Task instructions = All the lines below should be set down exactly, with no picture carried into the copy.

Extracted records
※ ※ ※

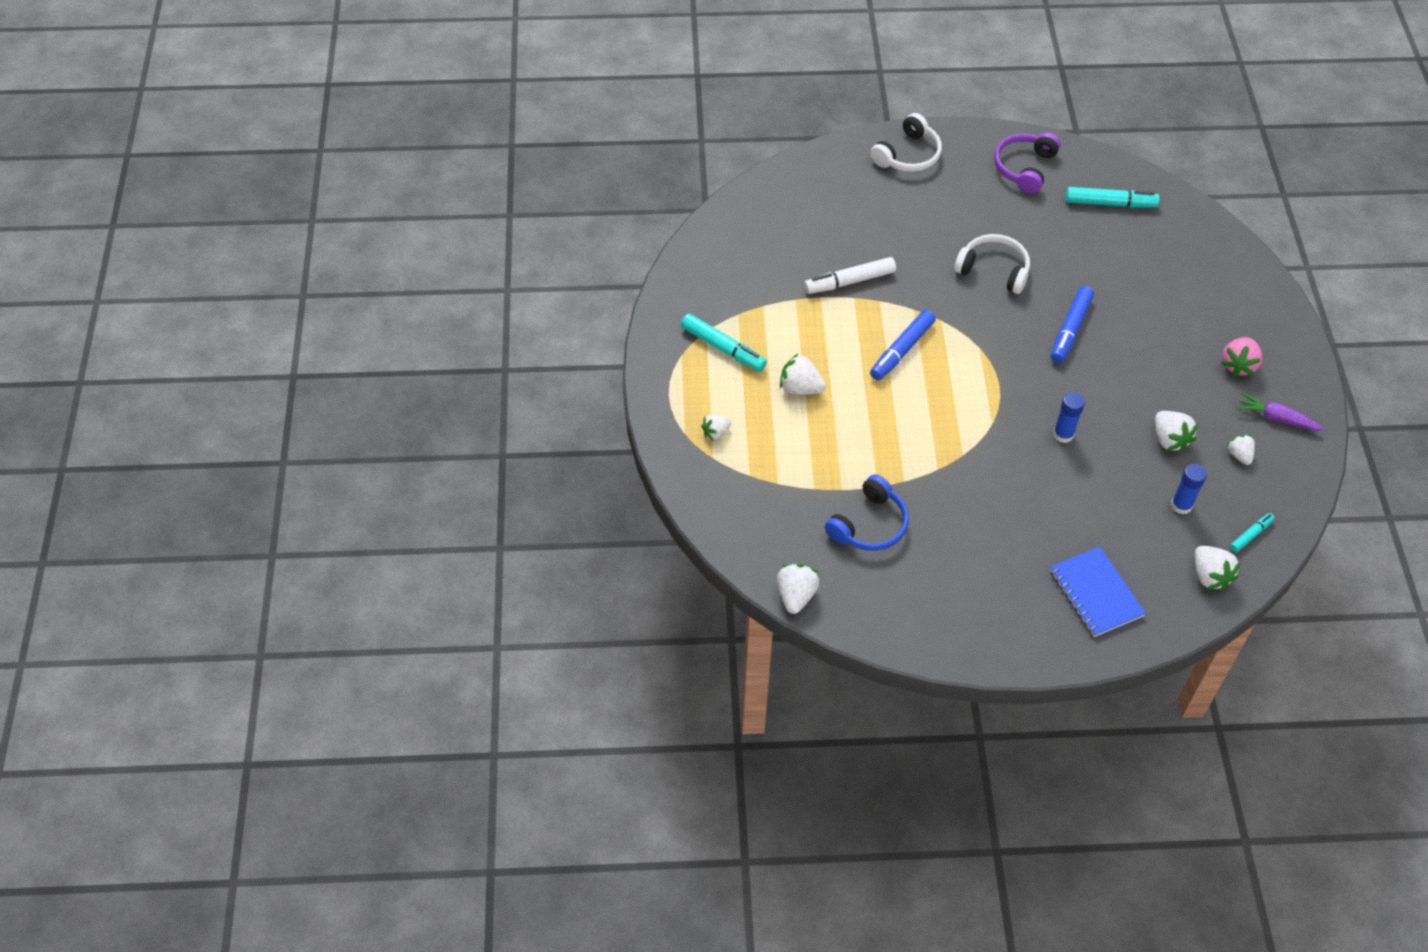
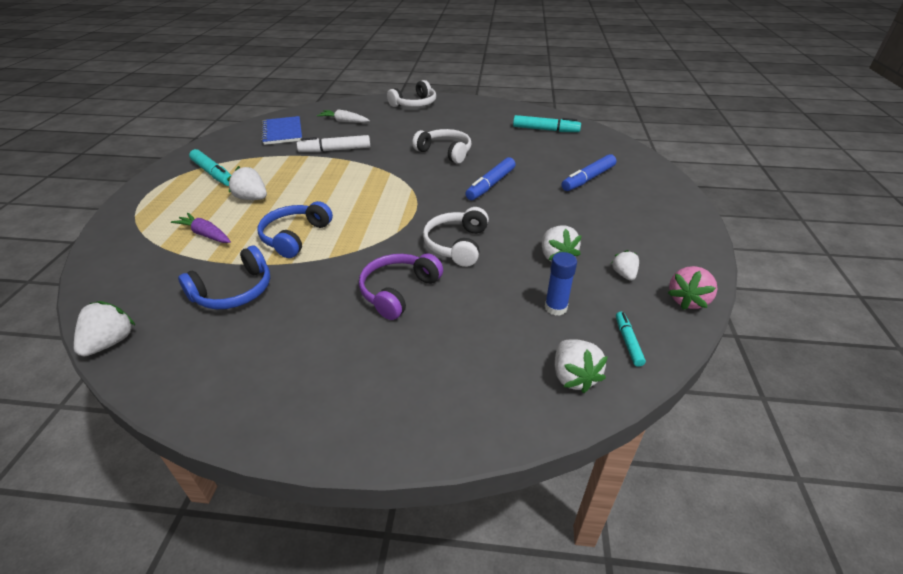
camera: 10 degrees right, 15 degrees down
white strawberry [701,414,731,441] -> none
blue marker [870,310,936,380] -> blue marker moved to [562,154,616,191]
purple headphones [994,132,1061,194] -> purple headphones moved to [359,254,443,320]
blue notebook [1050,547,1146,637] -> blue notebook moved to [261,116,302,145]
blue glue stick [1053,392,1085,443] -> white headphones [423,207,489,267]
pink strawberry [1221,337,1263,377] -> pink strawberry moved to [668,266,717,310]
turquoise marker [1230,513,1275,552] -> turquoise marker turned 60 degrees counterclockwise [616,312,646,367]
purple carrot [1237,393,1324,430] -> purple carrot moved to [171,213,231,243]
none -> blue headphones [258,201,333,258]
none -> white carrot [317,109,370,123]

※ ※ ※

Written answer =
camera: 10 degrees right, 15 degrees down
white strawberry [701,414,731,441] -> none
blue marker [870,310,936,380] -> blue marker moved to [562,154,616,191]
purple headphones [994,132,1061,194] -> purple headphones moved to [359,254,443,320]
blue notebook [1050,547,1146,637] -> blue notebook moved to [261,116,302,145]
blue glue stick [1053,392,1085,443] -> white headphones [423,207,489,267]
pink strawberry [1221,337,1263,377] -> pink strawberry moved to [668,266,717,310]
turquoise marker [1230,513,1275,552] -> turquoise marker turned 60 degrees counterclockwise [616,312,646,367]
purple carrot [1237,393,1324,430] -> purple carrot moved to [171,213,231,243]
none -> blue headphones [258,201,333,258]
none -> white carrot [317,109,370,123]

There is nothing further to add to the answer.